Activity —
All records, exactly as written, minus the pictures: copy them out.

The data —
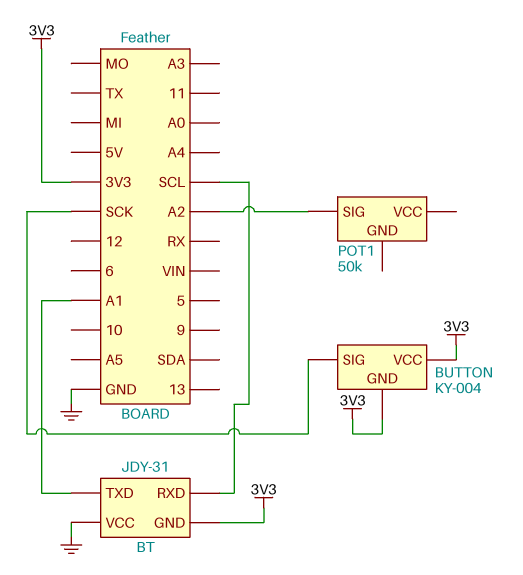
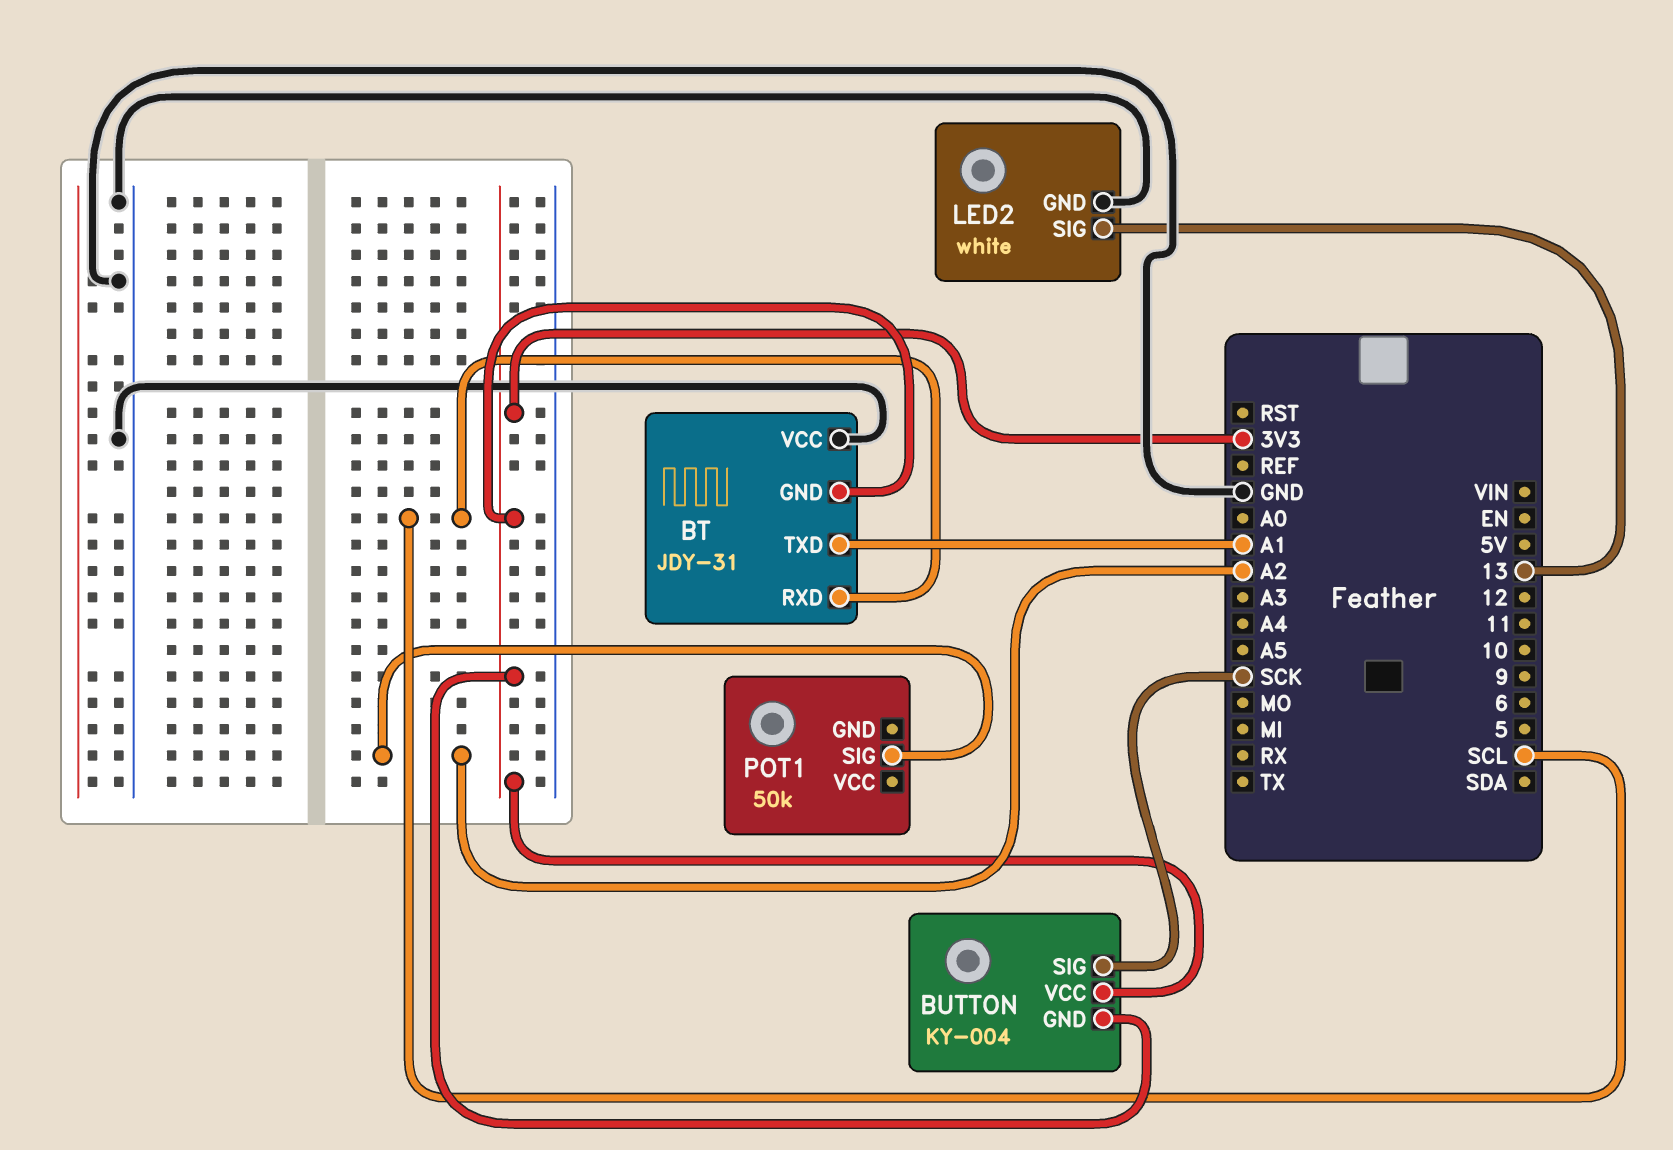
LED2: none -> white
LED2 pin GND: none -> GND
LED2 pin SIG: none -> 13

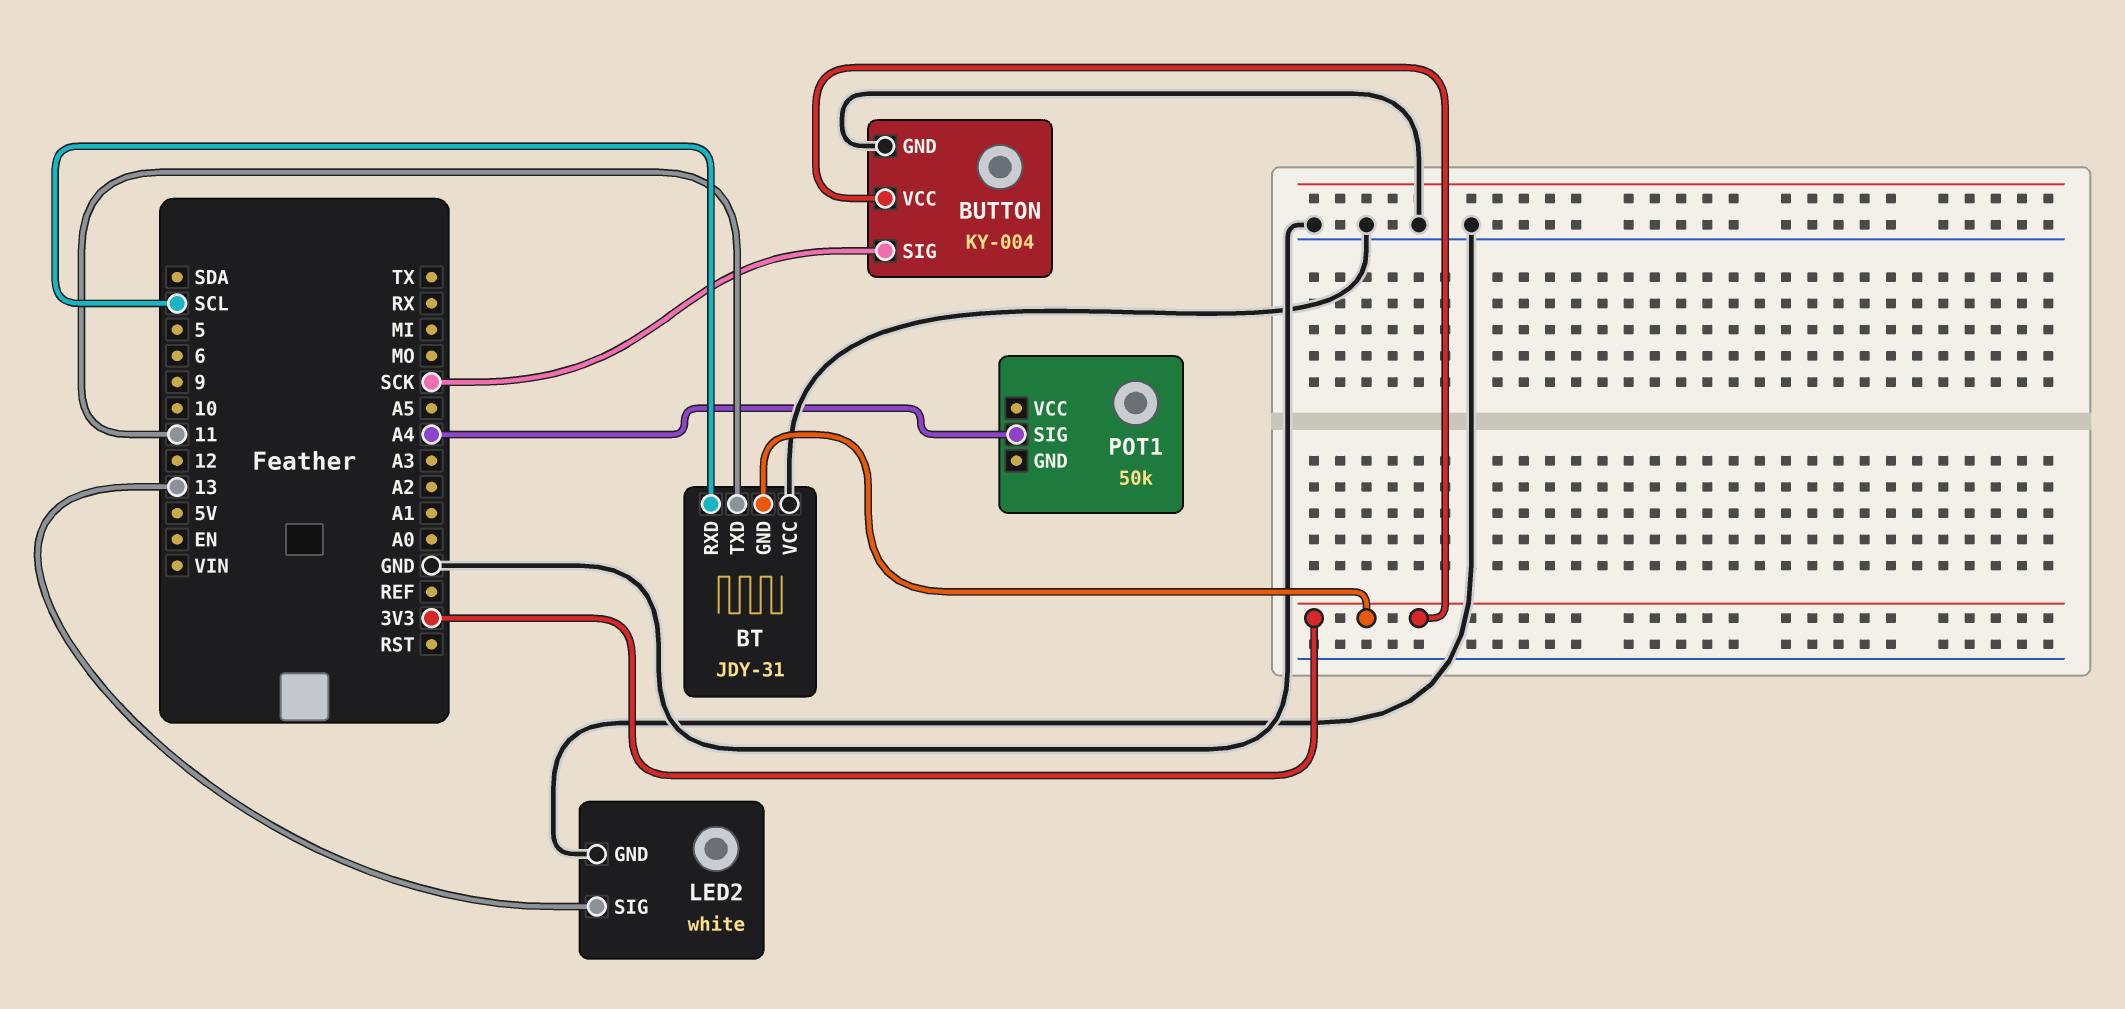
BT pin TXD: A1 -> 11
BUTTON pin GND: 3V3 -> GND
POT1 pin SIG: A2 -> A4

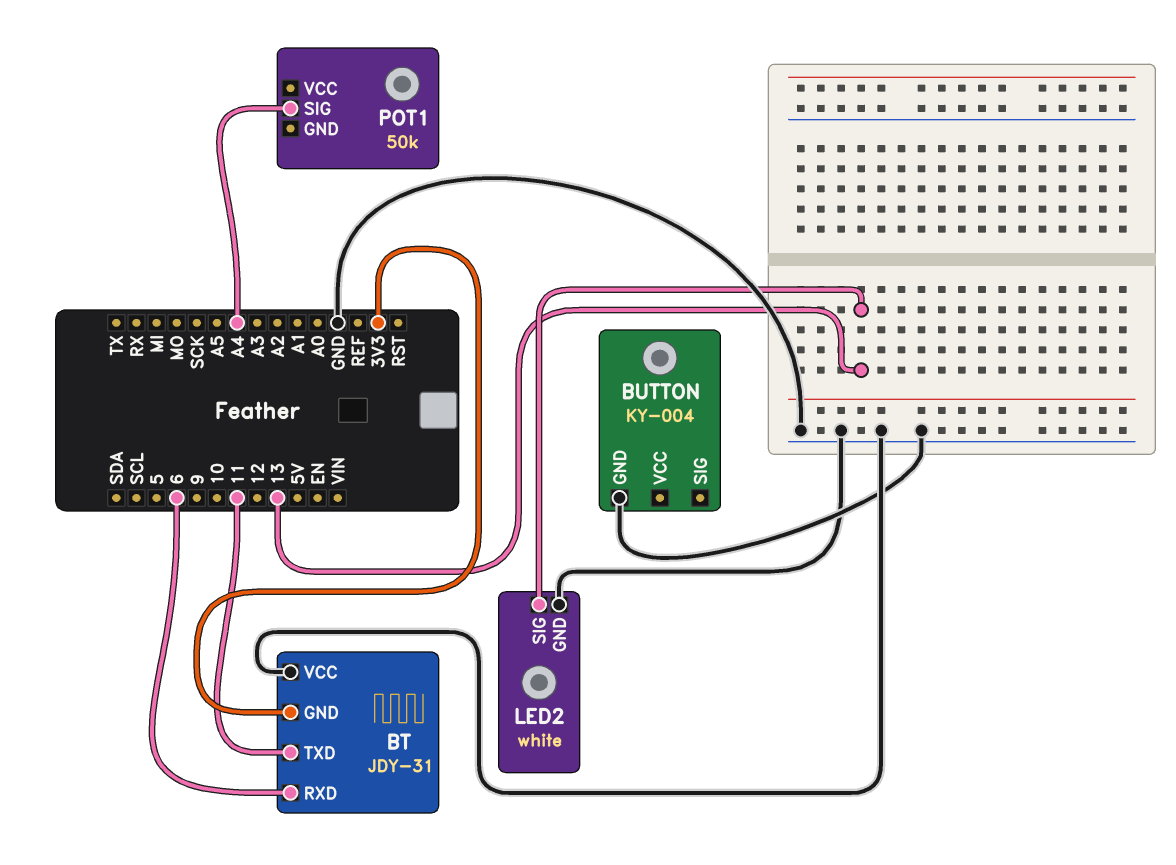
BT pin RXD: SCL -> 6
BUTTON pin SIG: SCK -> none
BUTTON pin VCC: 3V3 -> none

Task answer —
LED2: none -> white
LED2 pin GND: none -> GND
LED2 pin SIG: none -> 13

BT pin TXD: A1 -> 11
BUTTON pin GND: 3V3 -> GND
POT1 pin SIG: A2 -> A4

BT pin RXD: SCL -> 6
BUTTON pin SIG: SCK -> none
BUTTON pin VCC: 3V3 -> none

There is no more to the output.